- [What is required]: In the listing below, find the line holding "red brick D2:D3" and the line holding "white brick G7". Write out those two lines and all lines between, exactly, and nothing more.

- [Dataset entries]:

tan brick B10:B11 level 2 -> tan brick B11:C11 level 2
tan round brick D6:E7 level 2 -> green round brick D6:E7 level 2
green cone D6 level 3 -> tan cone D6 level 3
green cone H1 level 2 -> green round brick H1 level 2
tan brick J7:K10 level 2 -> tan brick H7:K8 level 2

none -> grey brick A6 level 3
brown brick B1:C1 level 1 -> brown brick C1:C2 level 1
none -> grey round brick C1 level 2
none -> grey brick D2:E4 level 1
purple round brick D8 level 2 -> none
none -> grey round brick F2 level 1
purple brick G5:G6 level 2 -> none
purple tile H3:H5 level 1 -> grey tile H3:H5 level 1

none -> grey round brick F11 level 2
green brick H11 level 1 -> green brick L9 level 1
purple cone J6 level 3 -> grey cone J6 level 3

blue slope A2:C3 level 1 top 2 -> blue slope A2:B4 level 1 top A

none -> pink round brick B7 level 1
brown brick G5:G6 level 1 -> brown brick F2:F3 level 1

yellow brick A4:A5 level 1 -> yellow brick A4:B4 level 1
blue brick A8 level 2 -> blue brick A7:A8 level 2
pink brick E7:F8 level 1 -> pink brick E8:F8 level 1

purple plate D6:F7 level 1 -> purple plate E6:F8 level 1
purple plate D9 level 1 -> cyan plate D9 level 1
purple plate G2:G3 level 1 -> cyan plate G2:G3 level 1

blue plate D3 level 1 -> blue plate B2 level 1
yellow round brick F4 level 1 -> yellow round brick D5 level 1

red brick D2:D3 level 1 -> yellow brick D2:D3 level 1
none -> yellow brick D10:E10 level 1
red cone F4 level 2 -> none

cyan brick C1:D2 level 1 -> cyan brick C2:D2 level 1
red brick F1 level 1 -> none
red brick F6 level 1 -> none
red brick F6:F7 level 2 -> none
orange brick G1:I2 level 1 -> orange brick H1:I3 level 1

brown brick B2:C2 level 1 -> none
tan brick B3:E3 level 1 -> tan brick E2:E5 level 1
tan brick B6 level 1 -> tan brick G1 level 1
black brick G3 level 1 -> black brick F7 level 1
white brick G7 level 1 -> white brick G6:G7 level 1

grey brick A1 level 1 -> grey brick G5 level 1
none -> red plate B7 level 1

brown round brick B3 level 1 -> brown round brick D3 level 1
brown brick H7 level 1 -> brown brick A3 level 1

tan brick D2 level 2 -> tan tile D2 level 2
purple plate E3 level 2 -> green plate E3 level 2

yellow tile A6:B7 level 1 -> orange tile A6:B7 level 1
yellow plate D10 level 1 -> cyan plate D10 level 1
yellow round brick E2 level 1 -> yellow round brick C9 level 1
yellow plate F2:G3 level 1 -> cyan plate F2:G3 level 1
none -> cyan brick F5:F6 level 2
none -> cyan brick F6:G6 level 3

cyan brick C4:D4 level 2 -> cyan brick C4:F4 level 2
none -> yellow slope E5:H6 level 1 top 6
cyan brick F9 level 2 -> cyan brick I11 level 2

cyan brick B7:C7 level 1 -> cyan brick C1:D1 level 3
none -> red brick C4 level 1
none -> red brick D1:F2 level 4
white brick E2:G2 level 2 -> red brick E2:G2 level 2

- [Solution for this exercise]:
red brick D2:D3 level 1 -> yellow brick D2:D3 level 1
none -> yellow brick D10:E10 level 1
red cone F4 level 2 -> none

cyan brick C1:D2 level 1 -> cyan brick C2:D2 level 1
red brick F1 level 1 -> none
red brick F6 level 1 -> none
red brick F6:F7 level 2 -> none
orange brick G1:I2 level 1 -> orange brick H1:I3 level 1

brown brick B2:C2 level 1 -> none
tan brick B3:E3 level 1 -> tan brick E2:E5 level 1
tan brick B6 level 1 -> tan brick G1 level 1
black brick G3 level 1 -> black brick F7 level 1
white brick G7 level 1 -> white brick G6:G7 level 1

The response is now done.